Each line of the listing that includes the string "brick" is to be identified and copied.

---------- Task data

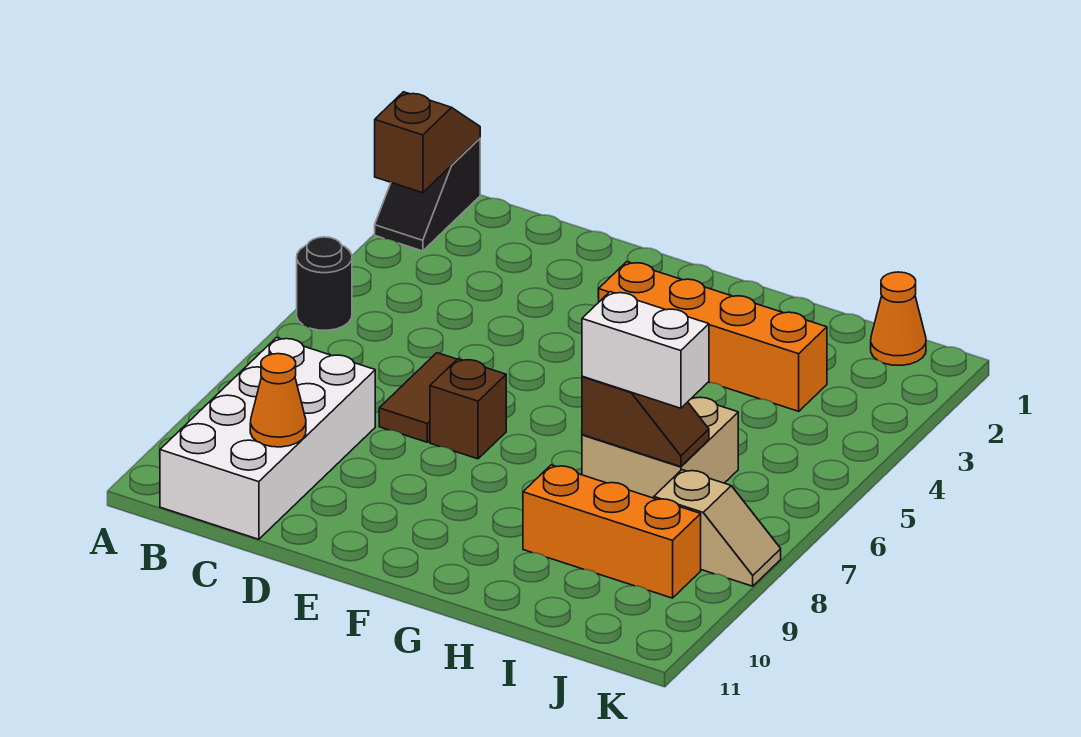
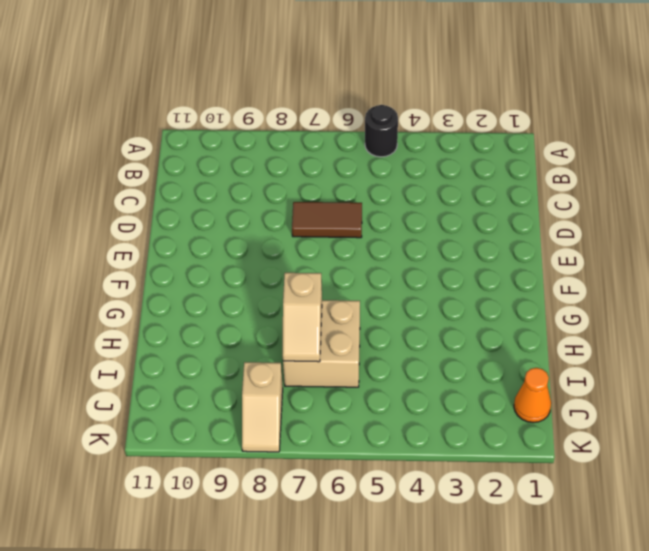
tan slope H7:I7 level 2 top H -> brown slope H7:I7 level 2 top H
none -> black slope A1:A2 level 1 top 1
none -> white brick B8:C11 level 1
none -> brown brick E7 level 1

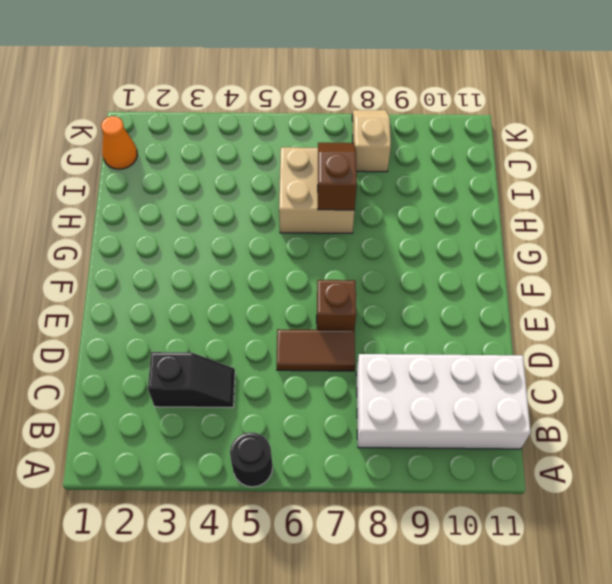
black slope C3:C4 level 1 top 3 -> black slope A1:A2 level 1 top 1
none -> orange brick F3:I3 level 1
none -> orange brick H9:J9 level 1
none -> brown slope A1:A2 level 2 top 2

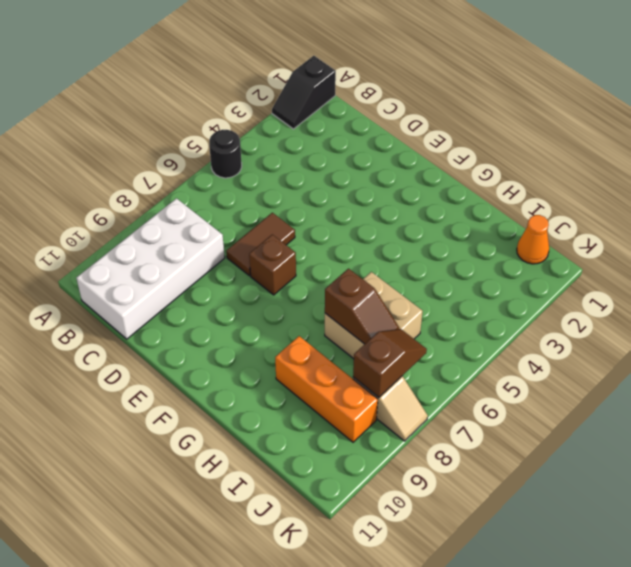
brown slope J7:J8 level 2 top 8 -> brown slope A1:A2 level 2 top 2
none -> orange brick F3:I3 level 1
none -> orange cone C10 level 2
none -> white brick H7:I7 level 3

--------------------

» Response area:
none -> white brick B8:C11 level 1
none -> brown brick E7 level 1
none -> orange brick F3:I3 level 1
none -> orange brick H9:J9 level 1
none -> orange brick F3:I3 level 1
none -> white brick H7:I7 level 3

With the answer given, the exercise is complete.